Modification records
++++++++

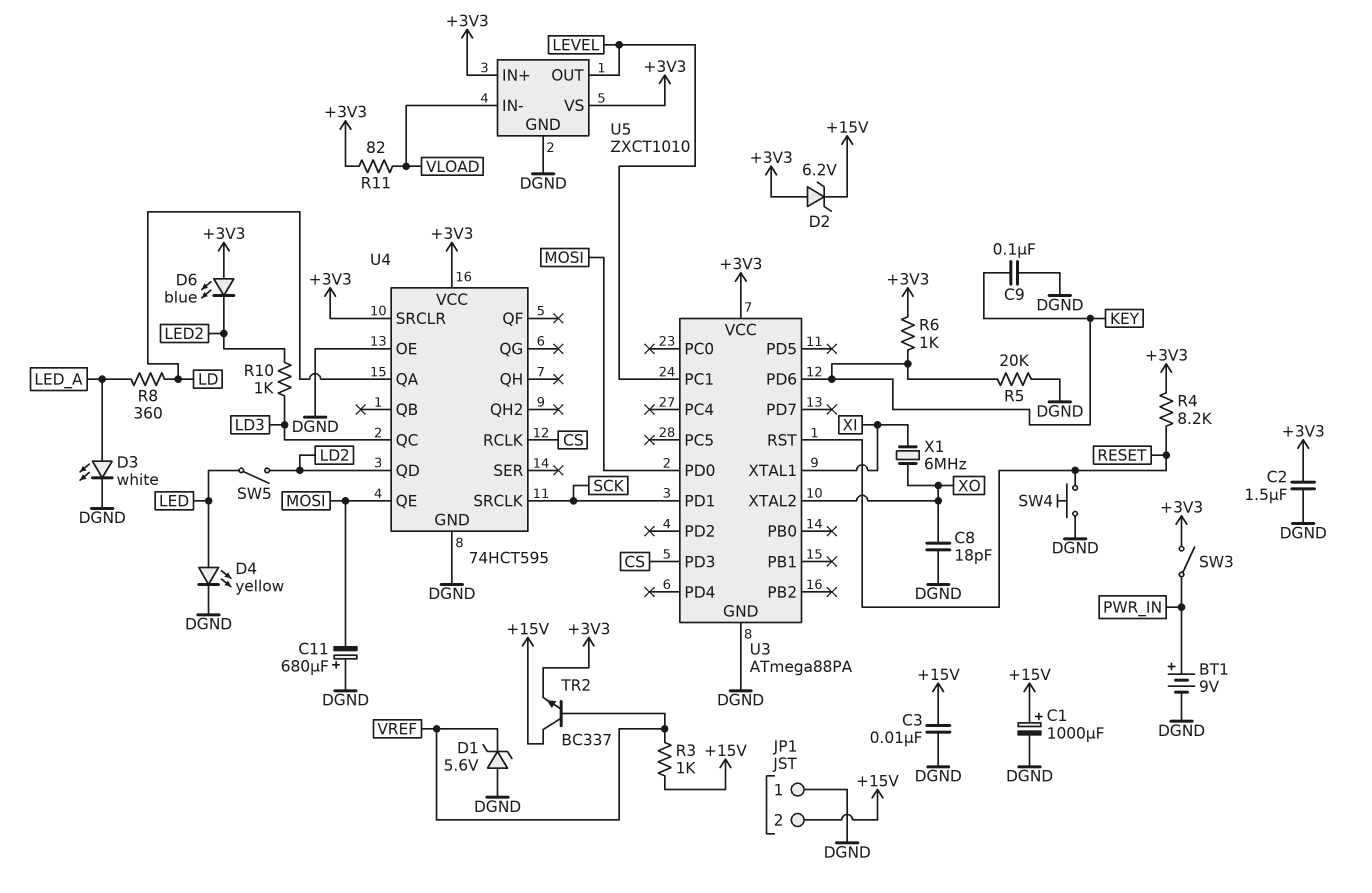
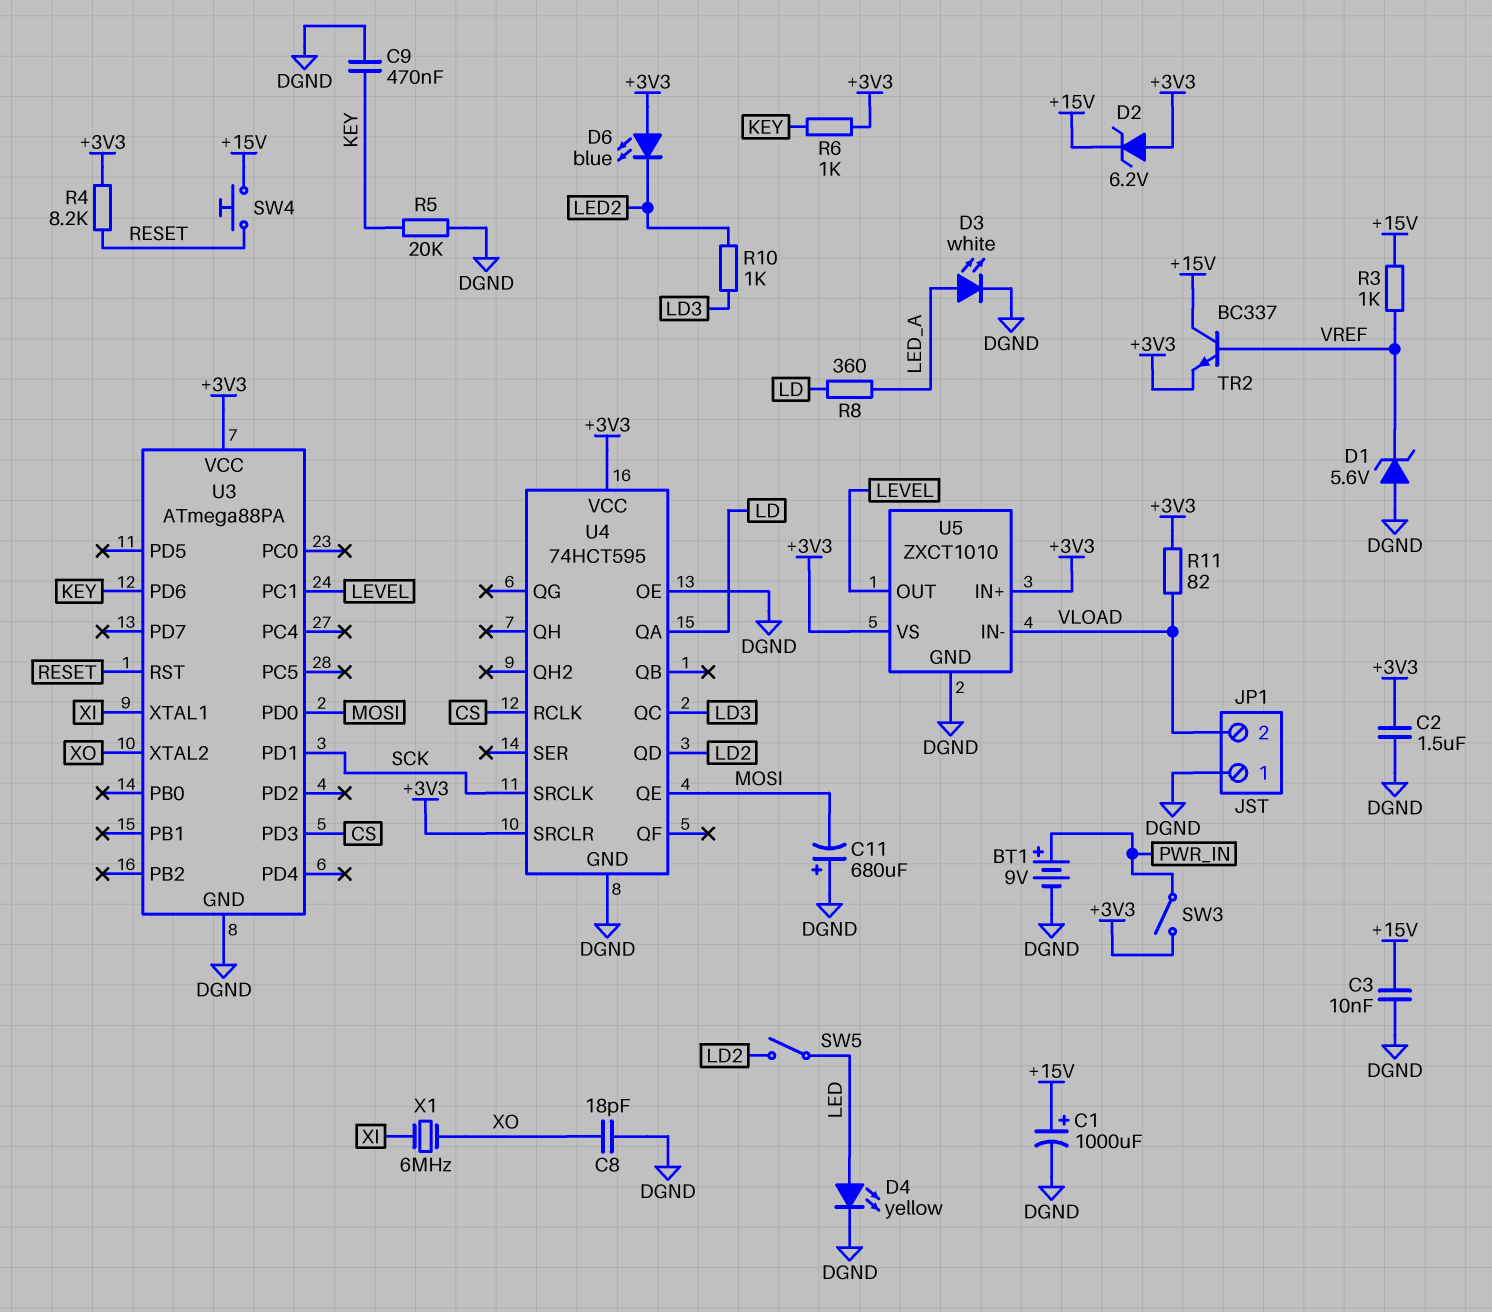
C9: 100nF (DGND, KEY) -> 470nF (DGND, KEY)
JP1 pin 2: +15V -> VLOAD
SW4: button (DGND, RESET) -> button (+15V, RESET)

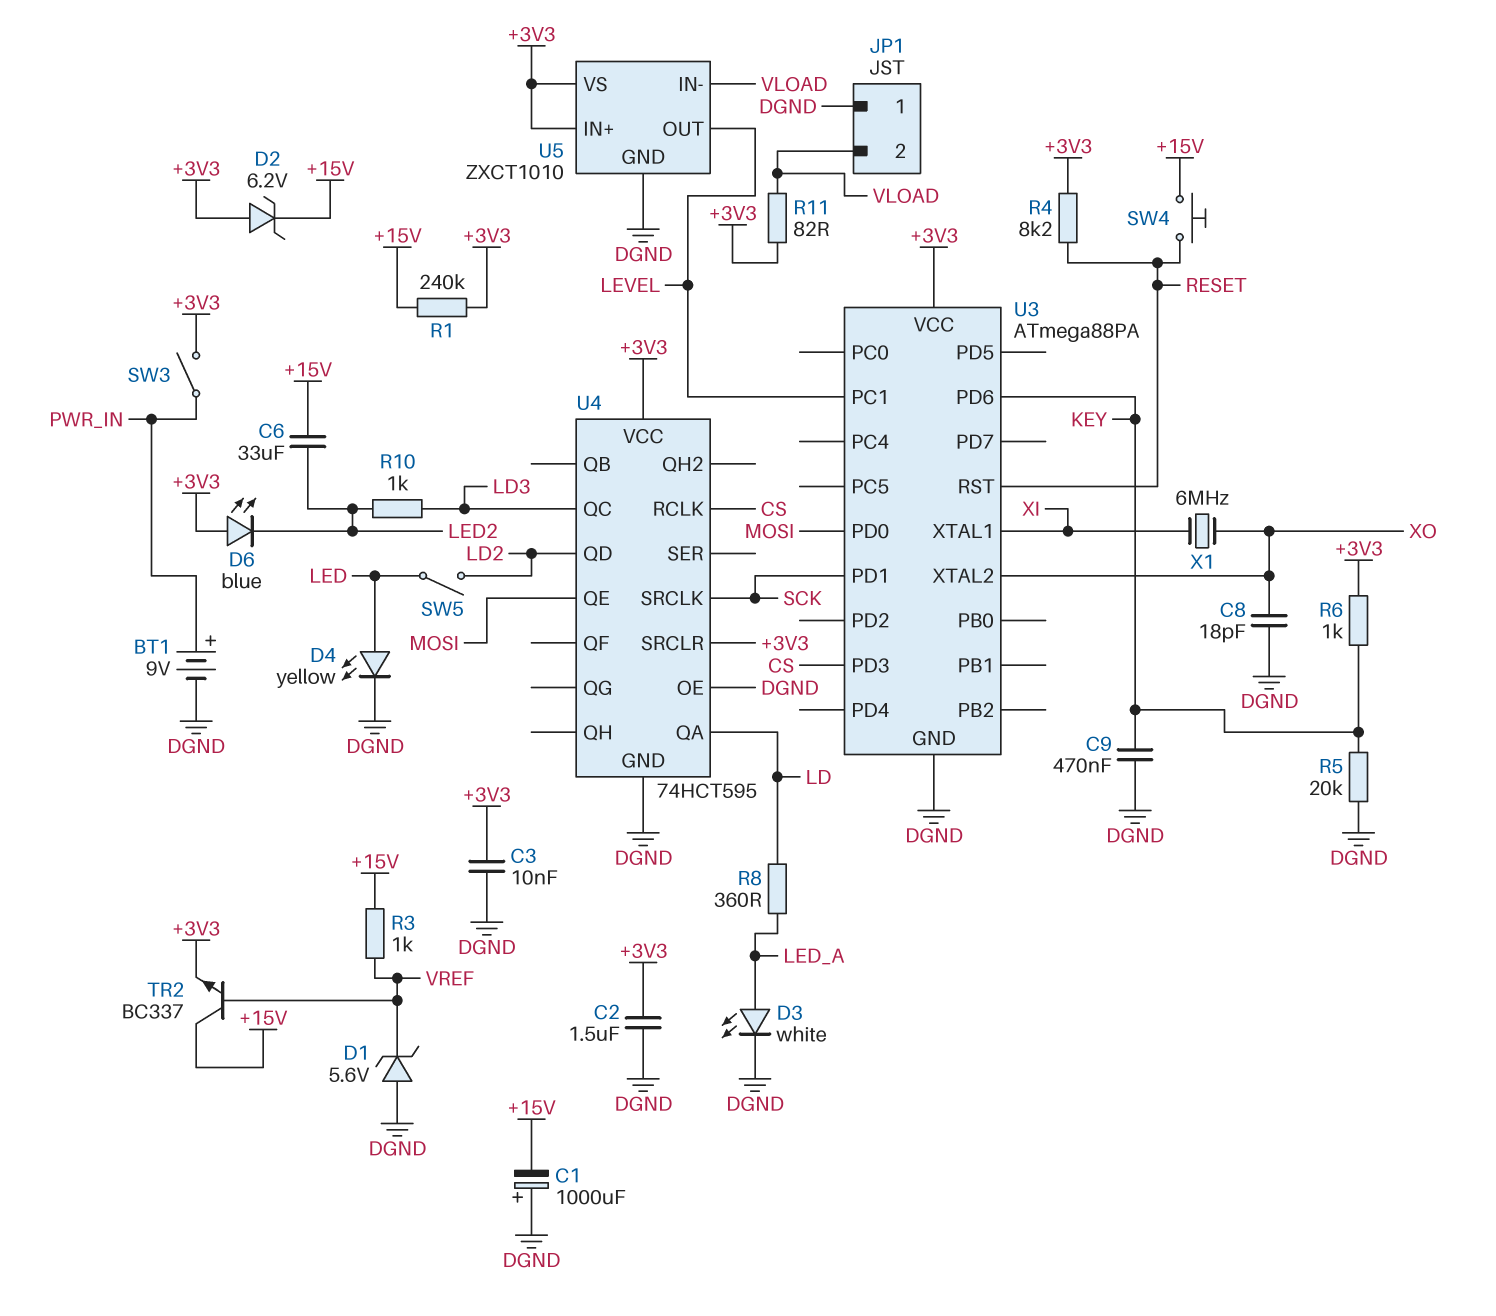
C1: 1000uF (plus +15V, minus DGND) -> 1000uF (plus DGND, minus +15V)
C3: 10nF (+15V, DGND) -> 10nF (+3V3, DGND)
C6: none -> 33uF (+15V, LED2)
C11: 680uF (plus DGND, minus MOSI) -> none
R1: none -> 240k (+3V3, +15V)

++++++++

_Exercise instructions:_ Could you say how many lines of the entries contain the string "plus"? Only the number should be given.

_Written reply:_ 2